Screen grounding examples
.....

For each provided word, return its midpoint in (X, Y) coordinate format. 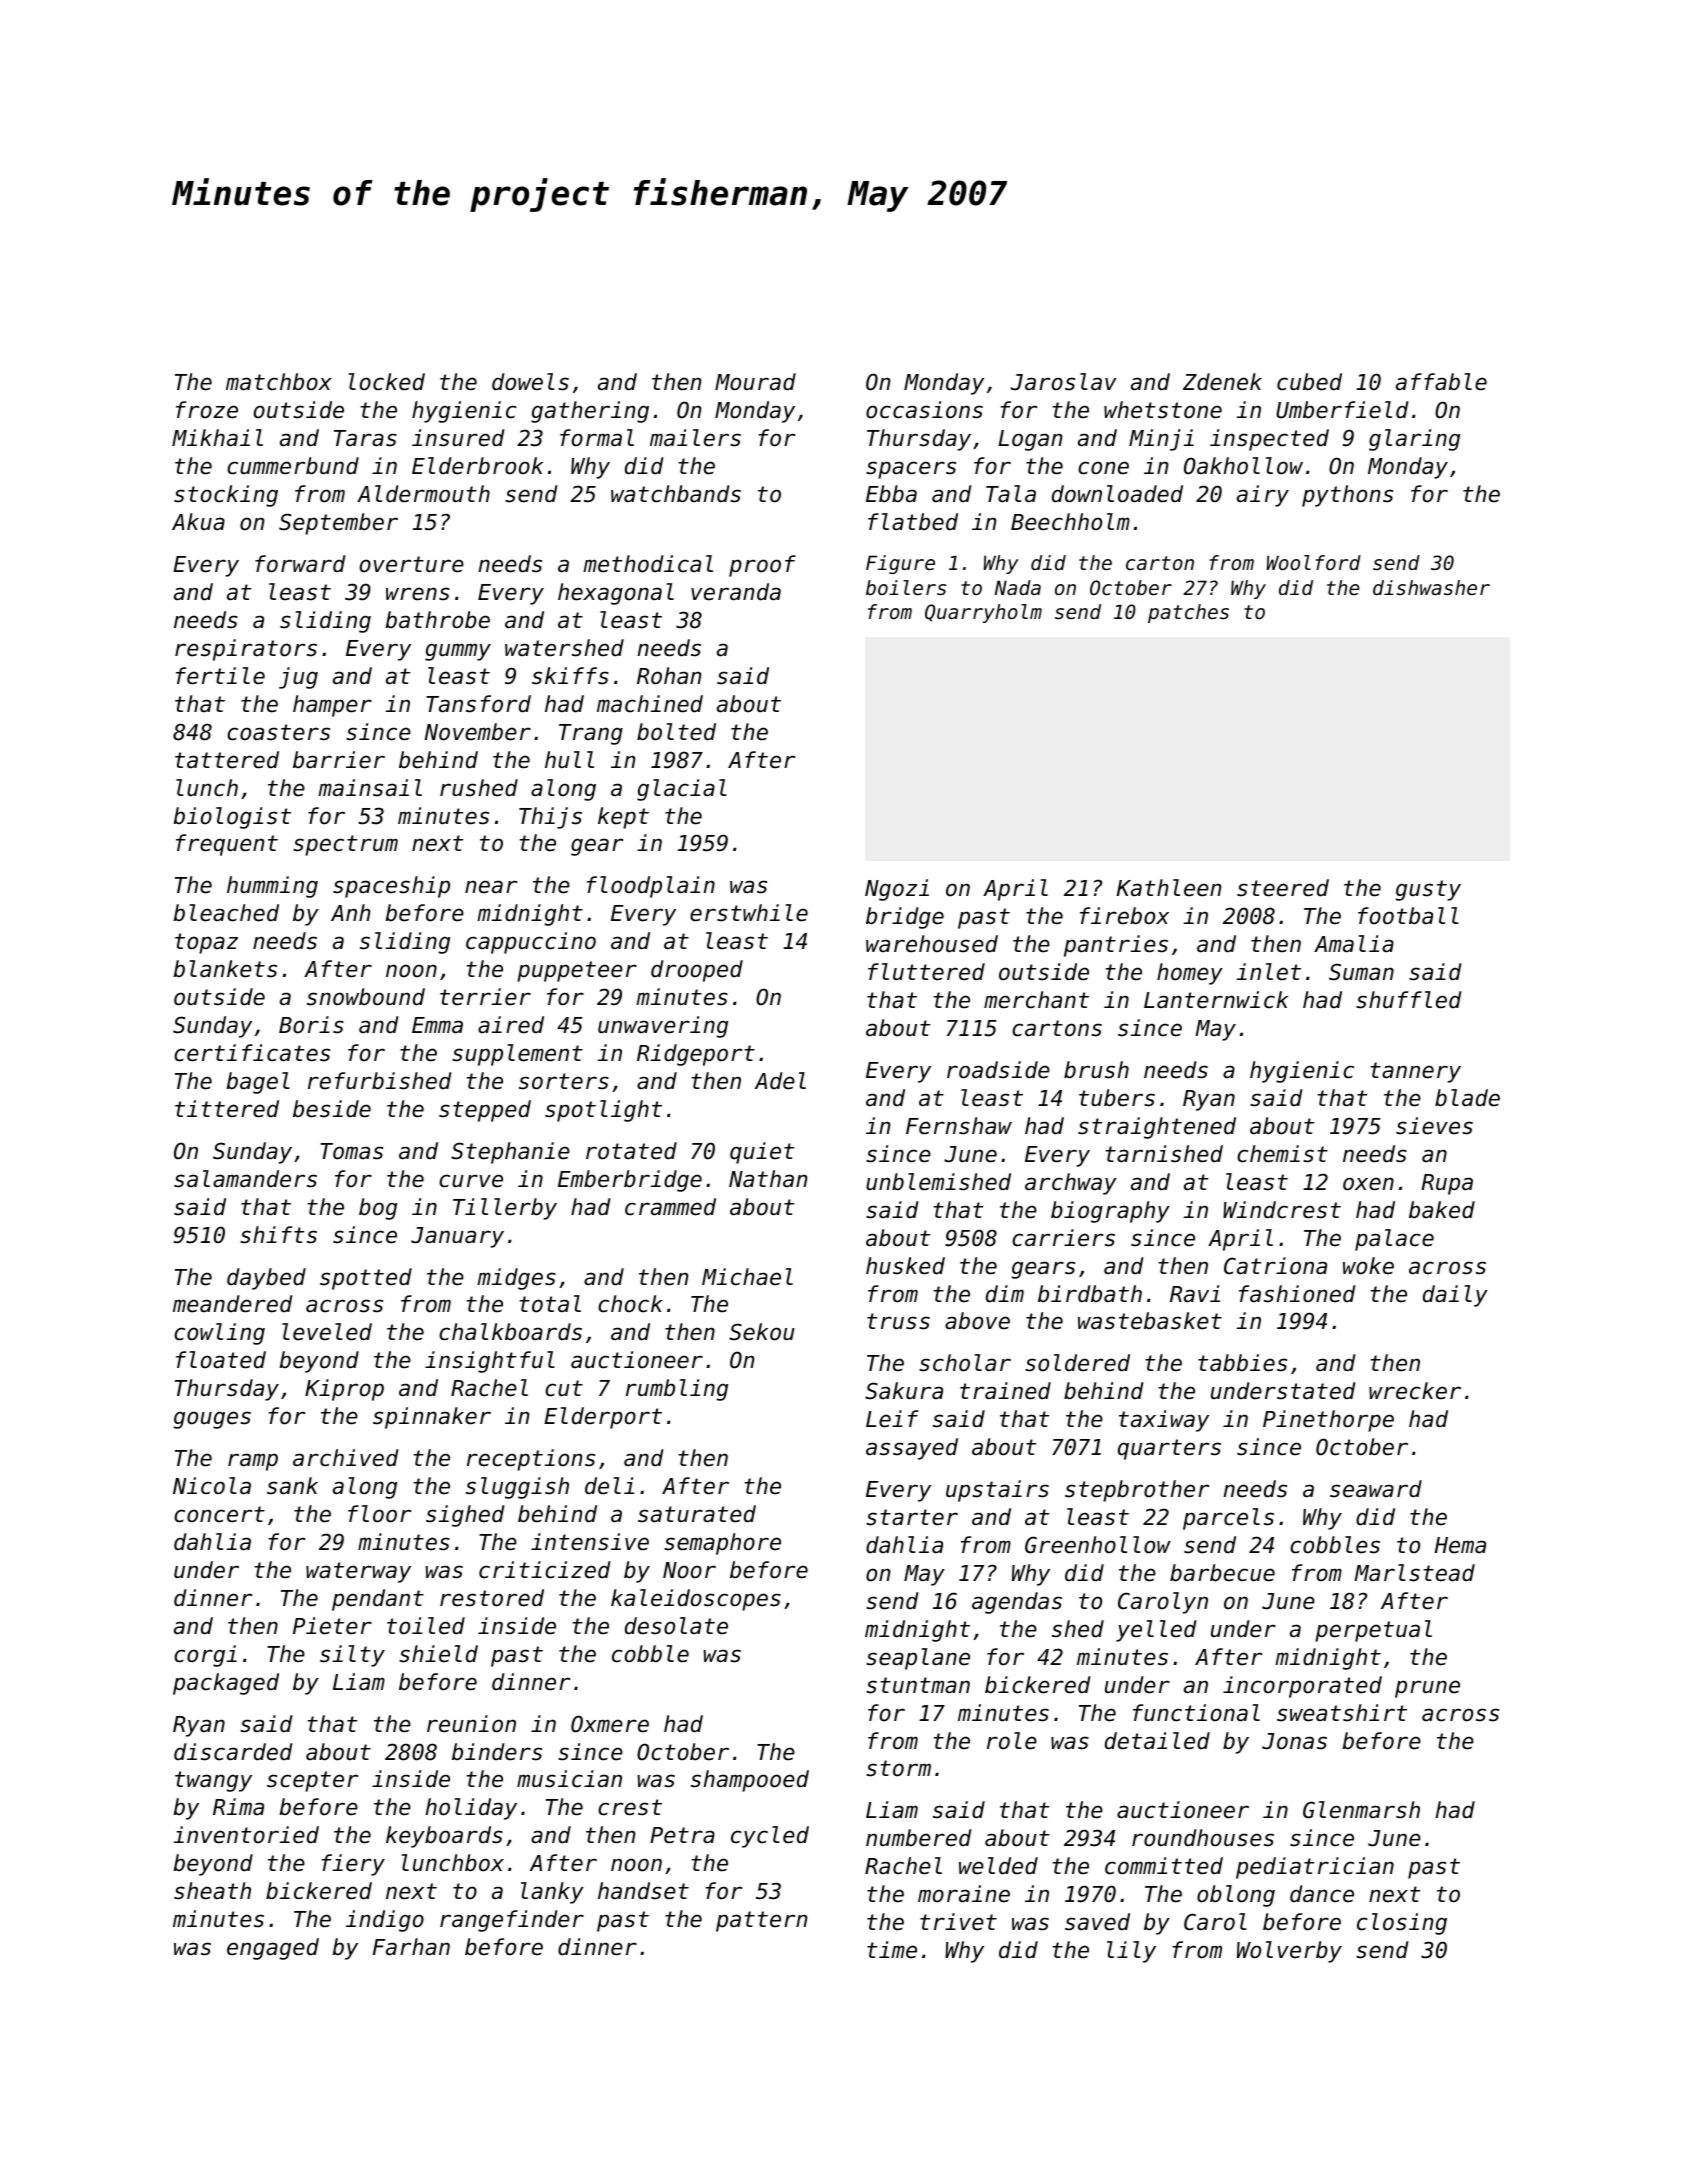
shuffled (1409, 1000)
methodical (648, 564)
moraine (964, 1894)
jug (298, 678)
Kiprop (344, 1390)
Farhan (411, 1947)
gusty (1428, 890)
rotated (631, 1151)
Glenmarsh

.....

**Short exercise:** Convert all the items above into a numbered list, skipping blank lines and leaving out the pictures.

**Written answer:**
1. For each provided word, return its midpoint in (X, Y) coordinate format. 
2. shuffled (1409, 1000)
3. methodical (648, 564)
4. moraine (964, 1894)
5. jug (298, 678)
6. Kiprop (344, 1390)
7. Farhan (411, 1947)
8. gusty (1428, 890)
9. rotated (631, 1151)
10. Glenmarsh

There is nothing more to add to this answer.